=== Begin Enclosure ===

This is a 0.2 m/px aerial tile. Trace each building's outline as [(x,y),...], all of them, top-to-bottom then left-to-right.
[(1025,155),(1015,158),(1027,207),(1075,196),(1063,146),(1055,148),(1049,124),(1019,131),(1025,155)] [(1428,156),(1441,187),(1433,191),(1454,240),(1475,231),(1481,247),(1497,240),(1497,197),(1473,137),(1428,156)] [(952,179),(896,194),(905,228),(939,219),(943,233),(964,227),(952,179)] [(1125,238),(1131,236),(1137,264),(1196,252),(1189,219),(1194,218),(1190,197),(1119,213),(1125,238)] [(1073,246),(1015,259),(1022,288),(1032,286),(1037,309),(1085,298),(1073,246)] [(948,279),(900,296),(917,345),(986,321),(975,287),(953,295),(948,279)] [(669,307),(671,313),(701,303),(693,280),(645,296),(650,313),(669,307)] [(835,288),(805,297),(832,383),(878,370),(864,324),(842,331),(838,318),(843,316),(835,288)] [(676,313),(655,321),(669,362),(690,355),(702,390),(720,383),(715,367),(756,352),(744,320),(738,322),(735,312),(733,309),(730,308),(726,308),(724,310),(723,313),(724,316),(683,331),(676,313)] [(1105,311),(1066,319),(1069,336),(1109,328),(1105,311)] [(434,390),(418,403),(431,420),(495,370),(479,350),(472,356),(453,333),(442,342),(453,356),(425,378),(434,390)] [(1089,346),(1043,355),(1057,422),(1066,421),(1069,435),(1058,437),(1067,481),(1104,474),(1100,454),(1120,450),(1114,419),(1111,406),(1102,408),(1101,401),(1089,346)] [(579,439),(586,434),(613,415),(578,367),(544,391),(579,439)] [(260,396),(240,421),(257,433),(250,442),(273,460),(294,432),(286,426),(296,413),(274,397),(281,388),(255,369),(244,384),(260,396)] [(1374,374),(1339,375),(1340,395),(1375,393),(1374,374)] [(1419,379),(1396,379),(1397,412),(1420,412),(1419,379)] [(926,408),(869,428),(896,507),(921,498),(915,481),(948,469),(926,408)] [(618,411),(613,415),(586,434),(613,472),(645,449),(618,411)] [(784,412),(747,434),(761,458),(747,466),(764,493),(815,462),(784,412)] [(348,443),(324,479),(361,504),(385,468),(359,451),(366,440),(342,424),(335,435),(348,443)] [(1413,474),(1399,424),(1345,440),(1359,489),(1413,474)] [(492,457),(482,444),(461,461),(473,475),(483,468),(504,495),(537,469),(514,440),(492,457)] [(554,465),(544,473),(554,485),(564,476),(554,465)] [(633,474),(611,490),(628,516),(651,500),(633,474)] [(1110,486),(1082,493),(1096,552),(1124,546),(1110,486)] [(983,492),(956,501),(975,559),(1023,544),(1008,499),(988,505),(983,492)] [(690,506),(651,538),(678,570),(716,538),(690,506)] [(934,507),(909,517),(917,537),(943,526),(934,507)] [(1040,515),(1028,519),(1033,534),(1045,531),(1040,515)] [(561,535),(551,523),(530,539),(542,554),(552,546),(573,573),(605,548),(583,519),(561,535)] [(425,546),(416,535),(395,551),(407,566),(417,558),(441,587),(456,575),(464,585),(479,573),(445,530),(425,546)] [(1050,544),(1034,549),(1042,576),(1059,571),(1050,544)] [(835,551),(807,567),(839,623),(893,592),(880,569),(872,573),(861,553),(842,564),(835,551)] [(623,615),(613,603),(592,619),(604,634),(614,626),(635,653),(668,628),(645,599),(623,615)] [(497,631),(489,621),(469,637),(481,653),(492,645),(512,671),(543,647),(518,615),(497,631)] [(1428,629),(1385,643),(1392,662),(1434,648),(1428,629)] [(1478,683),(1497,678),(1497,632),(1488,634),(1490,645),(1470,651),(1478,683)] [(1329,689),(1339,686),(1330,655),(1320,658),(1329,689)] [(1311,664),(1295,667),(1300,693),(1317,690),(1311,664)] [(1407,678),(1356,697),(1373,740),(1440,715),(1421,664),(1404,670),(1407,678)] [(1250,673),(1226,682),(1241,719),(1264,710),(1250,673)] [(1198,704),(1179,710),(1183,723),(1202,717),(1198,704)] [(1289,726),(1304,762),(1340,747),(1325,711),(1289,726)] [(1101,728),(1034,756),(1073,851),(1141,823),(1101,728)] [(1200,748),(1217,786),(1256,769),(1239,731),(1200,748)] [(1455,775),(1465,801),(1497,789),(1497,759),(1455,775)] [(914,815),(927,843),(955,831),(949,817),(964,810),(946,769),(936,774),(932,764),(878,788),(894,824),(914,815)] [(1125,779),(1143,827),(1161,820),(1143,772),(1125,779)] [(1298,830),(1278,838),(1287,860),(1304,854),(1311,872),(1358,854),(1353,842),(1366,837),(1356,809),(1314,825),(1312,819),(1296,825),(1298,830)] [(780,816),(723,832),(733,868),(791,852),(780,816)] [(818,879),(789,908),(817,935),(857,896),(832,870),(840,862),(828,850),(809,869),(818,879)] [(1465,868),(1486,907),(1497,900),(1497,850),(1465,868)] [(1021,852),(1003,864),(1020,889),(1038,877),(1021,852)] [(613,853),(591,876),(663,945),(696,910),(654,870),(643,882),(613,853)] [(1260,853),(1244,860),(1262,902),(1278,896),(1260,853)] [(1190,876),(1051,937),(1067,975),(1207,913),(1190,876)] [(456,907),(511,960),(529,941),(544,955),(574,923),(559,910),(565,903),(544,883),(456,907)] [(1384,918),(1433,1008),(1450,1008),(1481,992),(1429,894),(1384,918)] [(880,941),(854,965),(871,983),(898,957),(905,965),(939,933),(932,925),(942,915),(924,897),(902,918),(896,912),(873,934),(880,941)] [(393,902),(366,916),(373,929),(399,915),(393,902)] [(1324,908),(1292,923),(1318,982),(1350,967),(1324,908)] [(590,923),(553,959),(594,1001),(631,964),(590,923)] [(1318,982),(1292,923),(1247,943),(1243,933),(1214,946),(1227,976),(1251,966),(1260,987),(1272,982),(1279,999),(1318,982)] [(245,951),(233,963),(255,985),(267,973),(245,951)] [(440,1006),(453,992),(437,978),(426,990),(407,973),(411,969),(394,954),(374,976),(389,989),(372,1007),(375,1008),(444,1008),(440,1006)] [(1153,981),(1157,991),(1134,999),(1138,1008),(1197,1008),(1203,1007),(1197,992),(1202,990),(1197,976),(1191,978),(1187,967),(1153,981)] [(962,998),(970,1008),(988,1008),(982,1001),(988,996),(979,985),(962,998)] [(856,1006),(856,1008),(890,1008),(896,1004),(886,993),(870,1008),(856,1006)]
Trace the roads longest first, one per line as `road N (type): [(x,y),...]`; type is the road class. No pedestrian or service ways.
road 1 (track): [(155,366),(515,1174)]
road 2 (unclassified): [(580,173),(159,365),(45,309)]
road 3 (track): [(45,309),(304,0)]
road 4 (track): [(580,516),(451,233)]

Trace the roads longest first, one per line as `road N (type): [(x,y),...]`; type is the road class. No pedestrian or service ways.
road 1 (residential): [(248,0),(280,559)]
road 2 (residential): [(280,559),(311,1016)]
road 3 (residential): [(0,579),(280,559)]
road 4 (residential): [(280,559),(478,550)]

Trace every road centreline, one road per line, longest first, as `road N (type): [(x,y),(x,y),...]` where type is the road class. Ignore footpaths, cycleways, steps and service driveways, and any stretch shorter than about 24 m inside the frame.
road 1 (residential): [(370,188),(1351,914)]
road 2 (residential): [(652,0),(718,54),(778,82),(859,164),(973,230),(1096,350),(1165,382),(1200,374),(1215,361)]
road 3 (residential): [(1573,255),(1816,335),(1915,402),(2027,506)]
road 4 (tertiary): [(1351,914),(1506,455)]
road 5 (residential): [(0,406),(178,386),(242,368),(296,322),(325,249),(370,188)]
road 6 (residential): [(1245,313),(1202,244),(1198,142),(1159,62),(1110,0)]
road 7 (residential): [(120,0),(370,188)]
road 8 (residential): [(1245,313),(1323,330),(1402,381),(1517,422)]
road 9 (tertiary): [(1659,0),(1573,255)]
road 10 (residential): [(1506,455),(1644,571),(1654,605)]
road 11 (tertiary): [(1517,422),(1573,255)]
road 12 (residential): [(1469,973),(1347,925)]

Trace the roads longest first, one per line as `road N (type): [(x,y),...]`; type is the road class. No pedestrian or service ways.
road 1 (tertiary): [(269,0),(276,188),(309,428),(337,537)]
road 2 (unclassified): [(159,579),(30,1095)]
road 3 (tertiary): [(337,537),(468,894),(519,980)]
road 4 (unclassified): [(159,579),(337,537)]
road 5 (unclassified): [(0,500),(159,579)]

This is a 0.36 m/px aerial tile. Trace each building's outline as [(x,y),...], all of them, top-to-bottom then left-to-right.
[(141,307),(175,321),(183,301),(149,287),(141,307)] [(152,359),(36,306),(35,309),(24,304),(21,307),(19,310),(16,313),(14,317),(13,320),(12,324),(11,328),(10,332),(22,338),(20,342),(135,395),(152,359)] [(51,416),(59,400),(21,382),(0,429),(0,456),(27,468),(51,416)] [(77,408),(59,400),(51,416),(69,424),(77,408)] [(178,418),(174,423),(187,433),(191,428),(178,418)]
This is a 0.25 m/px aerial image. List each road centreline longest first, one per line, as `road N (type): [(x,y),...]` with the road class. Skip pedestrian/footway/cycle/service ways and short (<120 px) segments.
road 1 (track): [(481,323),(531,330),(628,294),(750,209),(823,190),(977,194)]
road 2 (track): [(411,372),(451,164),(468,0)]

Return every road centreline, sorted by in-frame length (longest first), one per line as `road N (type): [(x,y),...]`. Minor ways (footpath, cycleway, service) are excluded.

=== End Enclosure ===

## BRIEF:
After finding the line that contains "This is a 0.36" in the records above, copy that line and each one after it exactly, through the final line.

## SOLUTION FOR THIS PROBLEM:
This is a 0.36 m/px aerial tile. Trace each building's outline as [(x,y),...], all of them, top-to-bottom then left-to-right.
[(141,307),(175,321),(183,301),(149,287),(141,307)] [(152,359),(36,306),(35,309),(24,304),(21,307),(19,310),(16,313),(14,317),(13,320),(12,324),(11,328),(10,332),(22,338),(20,342),(135,395),(152,359)] [(51,416),(59,400),(21,382),(0,429),(0,456),(27,468),(51,416)] [(77,408),(59,400),(51,416),(69,424),(77,408)] [(178,418),(174,423),(187,433),(191,428),(178,418)]
This is a 0.25 m/px aerial image. List each road centreline longest first, one per line, as `road N (type): [(x,y),...]` with the road class. Skip pedestrian/footway/cycle/service ways and short (<120 px) segments.
road 1 (track): [(481,323),(531,330),(628,294),(750,209),(823,190),(977,194)]
road 2 (track): [(411,372),(451,164),(468,0)]

Return every road centreline, sorted by in-frame length (longest first), one per line as `road N (type): [(x,y),...]`. Minor ways (footpath, cycleway, service) are excluded.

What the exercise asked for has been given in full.